--- WHAT TO PRODUCE ---
One number is the full answer: how many lines in the records contain the word "brown"?
[[ PROVIDED INFORMATION, beginning ]]
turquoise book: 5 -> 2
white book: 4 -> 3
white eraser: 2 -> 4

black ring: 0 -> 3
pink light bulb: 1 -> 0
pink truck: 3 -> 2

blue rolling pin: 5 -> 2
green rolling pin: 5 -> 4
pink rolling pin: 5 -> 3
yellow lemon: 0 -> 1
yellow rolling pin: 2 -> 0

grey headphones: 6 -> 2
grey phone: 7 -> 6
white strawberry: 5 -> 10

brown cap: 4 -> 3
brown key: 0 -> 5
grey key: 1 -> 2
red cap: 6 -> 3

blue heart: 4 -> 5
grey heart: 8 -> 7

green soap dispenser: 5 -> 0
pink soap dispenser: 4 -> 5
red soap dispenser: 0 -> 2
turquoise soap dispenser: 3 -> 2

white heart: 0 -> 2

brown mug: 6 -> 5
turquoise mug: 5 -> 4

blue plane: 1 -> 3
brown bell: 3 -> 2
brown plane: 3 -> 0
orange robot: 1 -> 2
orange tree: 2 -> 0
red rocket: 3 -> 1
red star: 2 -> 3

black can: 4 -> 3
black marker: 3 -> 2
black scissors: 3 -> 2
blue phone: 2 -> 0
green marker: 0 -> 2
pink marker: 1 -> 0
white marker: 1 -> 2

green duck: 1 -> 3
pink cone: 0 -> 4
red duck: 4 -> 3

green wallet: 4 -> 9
[[ PROVIDED INFORMATION, end ]]
--- SOLUTION FOR THIS EXERCISE ---
5